◆ PROBLEM REQUIREMENTS
Starting from the line in which "ENC pin CLK: 8 -> A3" appears, output every line down to the last line of the data below, exactly and without anything more.
---------- INPUT MATERIAL ----------
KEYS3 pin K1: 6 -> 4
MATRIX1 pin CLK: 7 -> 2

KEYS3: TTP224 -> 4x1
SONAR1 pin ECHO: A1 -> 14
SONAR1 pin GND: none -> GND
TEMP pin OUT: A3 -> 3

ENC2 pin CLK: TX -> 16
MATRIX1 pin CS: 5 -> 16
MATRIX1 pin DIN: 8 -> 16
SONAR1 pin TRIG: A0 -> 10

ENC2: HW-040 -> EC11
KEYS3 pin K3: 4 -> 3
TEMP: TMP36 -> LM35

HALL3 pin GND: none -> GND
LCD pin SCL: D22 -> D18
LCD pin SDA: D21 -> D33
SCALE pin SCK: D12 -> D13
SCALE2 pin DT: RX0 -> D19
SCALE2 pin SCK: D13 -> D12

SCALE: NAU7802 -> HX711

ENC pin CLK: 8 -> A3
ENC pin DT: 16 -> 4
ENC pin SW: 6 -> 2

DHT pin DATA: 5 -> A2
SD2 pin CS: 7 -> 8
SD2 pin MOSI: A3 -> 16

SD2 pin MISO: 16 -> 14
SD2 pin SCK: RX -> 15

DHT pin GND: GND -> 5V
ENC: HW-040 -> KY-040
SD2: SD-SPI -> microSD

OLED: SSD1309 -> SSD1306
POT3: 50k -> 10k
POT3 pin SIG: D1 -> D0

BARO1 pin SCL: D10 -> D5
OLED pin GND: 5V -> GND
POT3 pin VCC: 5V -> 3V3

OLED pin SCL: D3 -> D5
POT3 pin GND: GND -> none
----------
◆ YOUR RESPONSE
ENC pin CLK: 8 -> A3
ENC pin DT: 16 -> 4
ENC pin SW: 6 -> 2

DHT pin DATA: 5 -> A2
SD2 pin CS: 7 -> 8
SD2 pin MOSI: A3 -> 16

SD2 pin MISO: 16 -> 14
SD2 pin SCK: RX -> 15

DHT pin GND: GND -> 5V
ENC: HW-040 -> KY-040
SD2: SD-SPI -> microSD

OLED: SSD1309 -> SSD1306
POT3: 50k -> 10k
POT3 pin SIG: D1 -> D0

BARO1 pin SCL: D10 -> D5
OLED pin GND: 5V -> GND
POT3 pin VCC: 5V -> 3V3

OLED pin SCL: D3 -> D5
POT3 pin GND: GND -> none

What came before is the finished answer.